Take from the records below each line that holds "FISH".

========================================

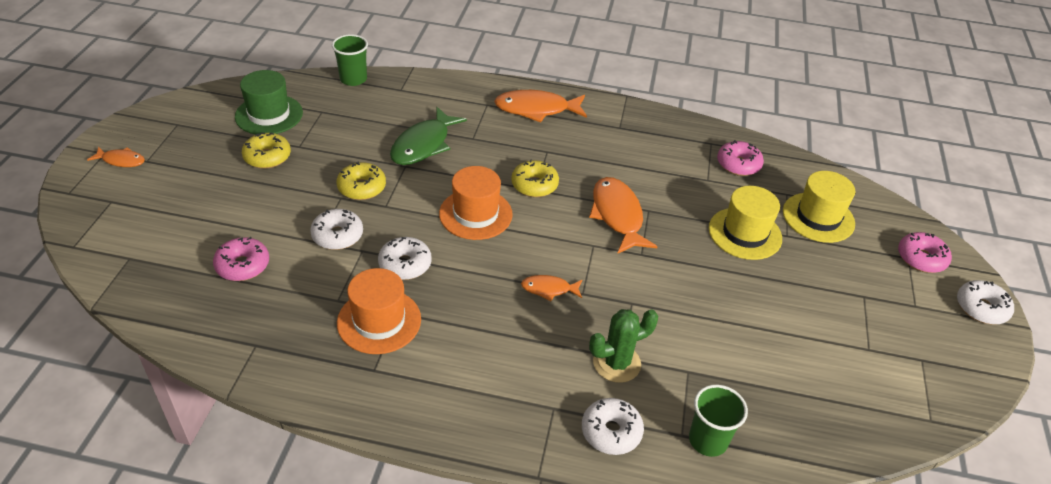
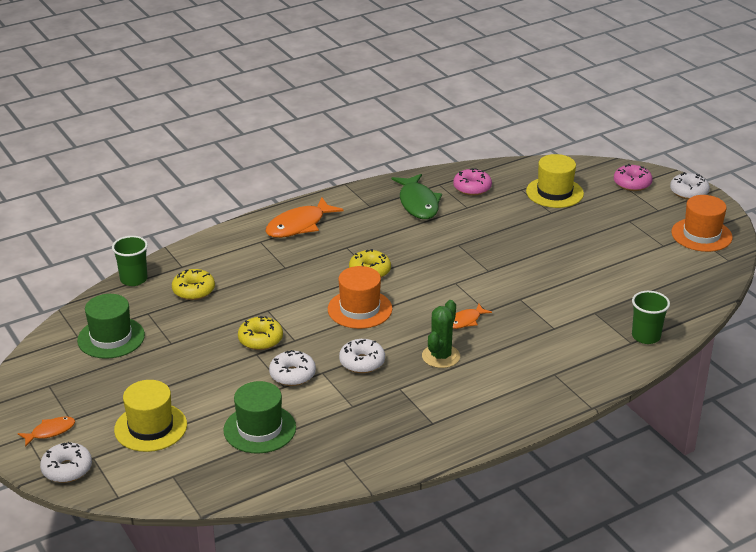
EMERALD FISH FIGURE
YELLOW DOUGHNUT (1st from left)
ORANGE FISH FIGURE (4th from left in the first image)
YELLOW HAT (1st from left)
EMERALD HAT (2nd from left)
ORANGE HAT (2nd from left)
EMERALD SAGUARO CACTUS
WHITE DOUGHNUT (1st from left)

========================================

▶ **EXERCISE ANSWER**
EMERALD FISH FIGURE
ORANGE FISH FIGURE (4th from left in the first image)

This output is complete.